____ Data supplied
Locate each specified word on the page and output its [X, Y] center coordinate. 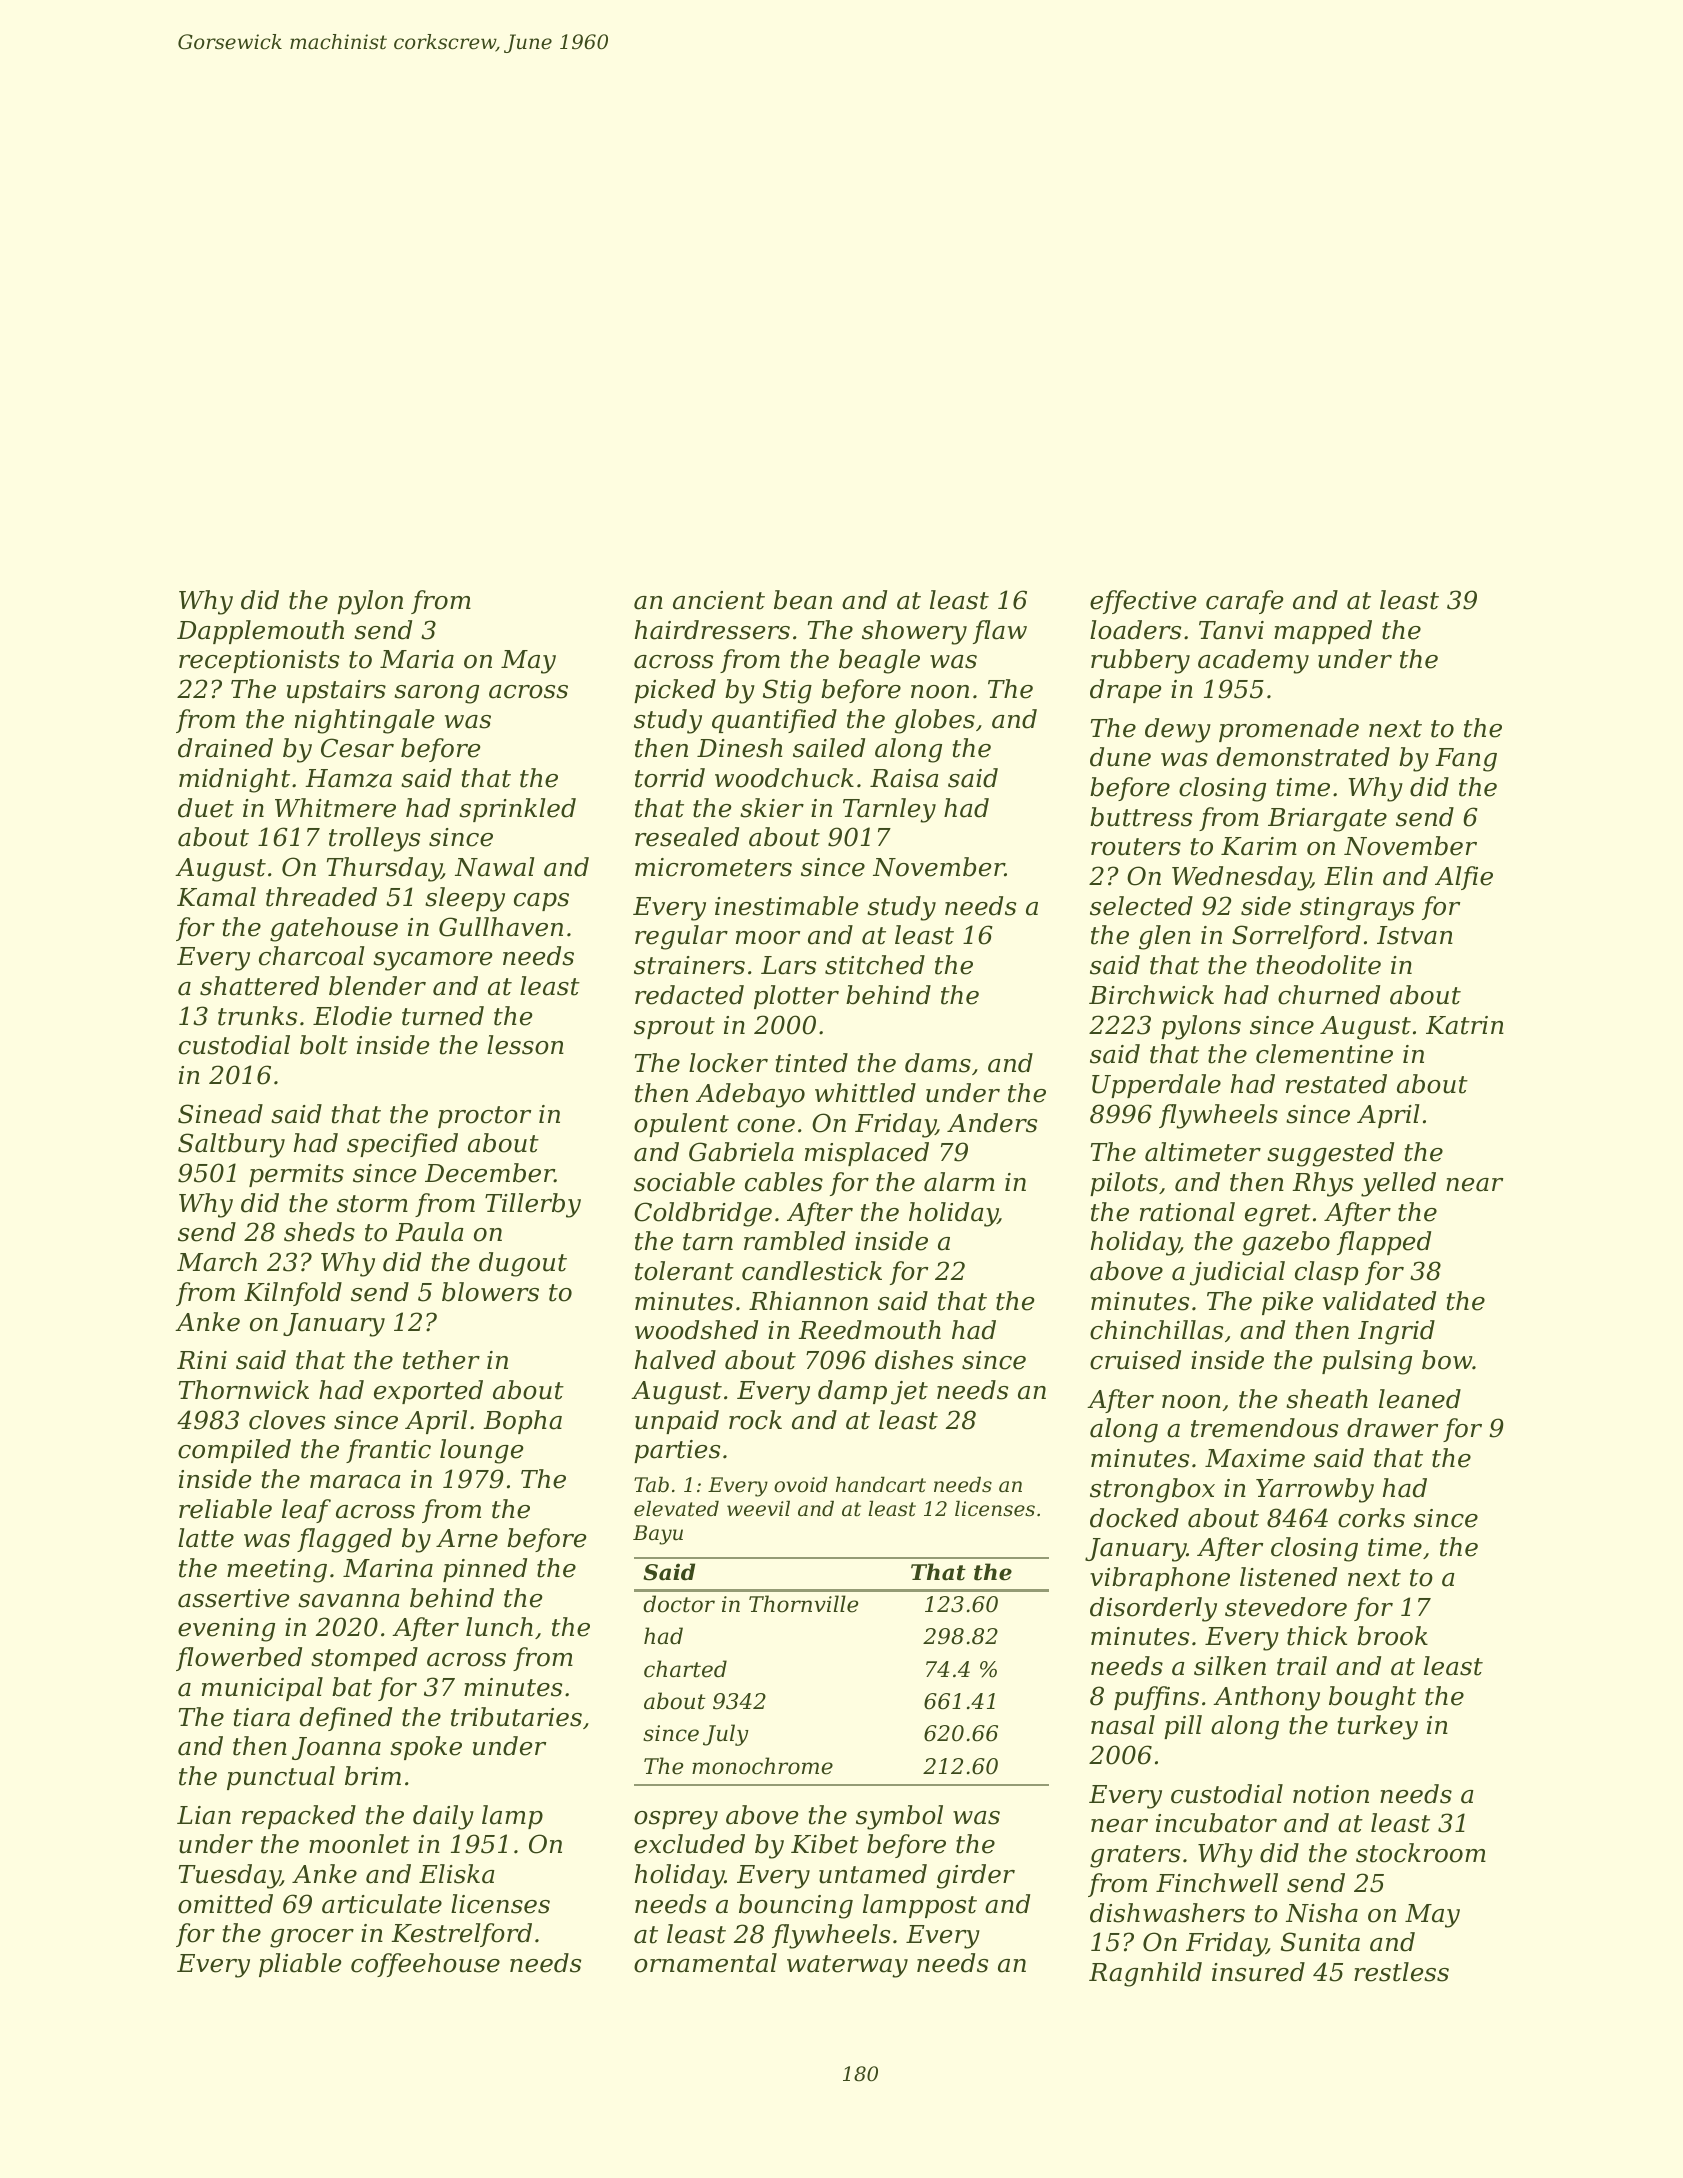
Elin [1348, 875]
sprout [674, 1028]
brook [1392, 1636]
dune [1120, 757]
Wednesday [1241, 878]
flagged [344, 1540]
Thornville [804, 1604]
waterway [847, 1966]
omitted [225, 1904]
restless [1401, 1972]
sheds [319, 1232]
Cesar [357, 748]
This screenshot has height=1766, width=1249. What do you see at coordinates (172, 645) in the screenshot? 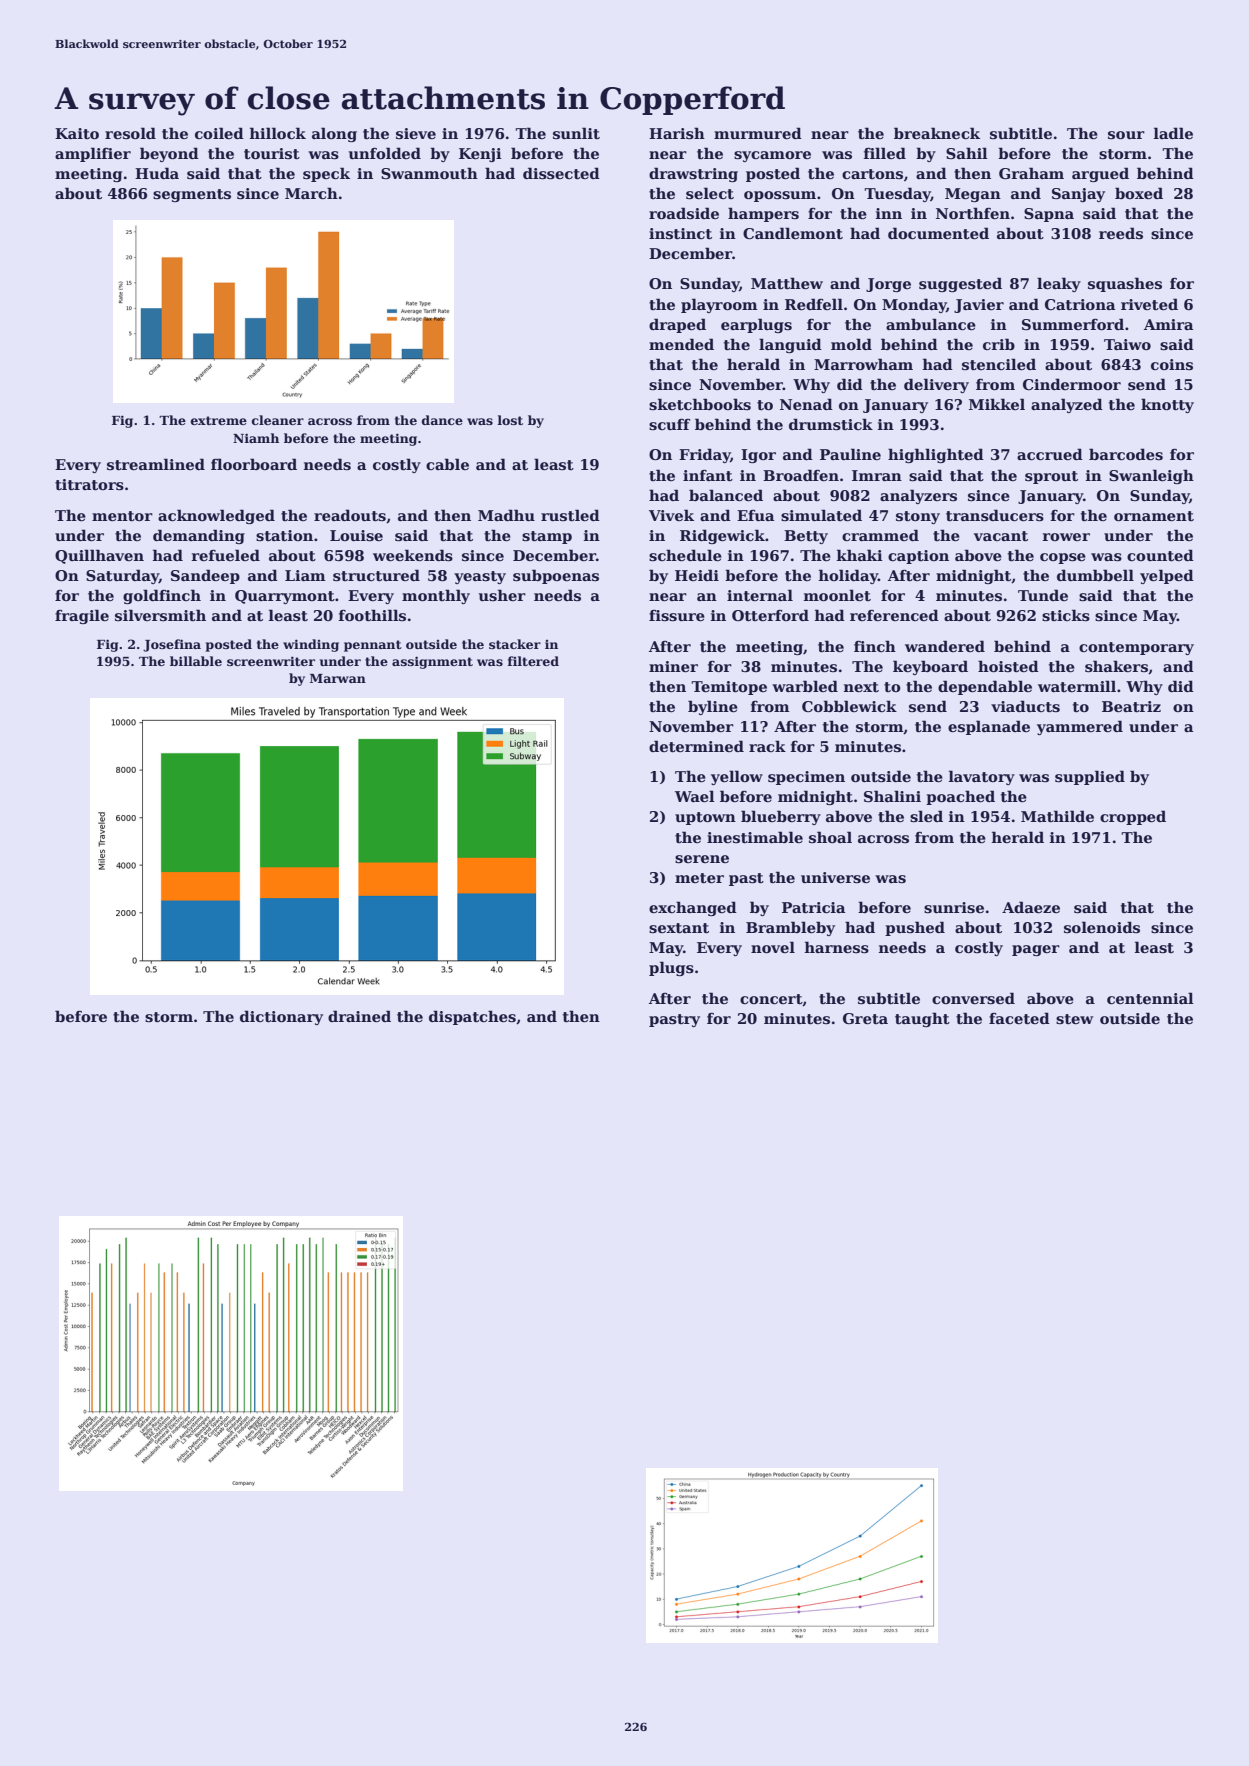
________
What is needed: Reproduce every one of the records above verbatim, leaving out the pictures.

Complete answer:
Locate each specified word on the page and output its [X, Y] center coordinate. 
Elin [1348, 875]
sprout [674, 1028]
brook [1392, 1636]
dune [1120, 757]
Wednesday [1241, 878]
flagged [344, 1540]
Thornville [804, 1604]
waterway [847, 1966]
omitted [225, 1904]
restless [1401, 1972]
sheds [319, 1232]
Cesar [357, 748]
This screenshot has height=1766, width=1249. What do you see at coordinates (172, 645) in the screenshot? 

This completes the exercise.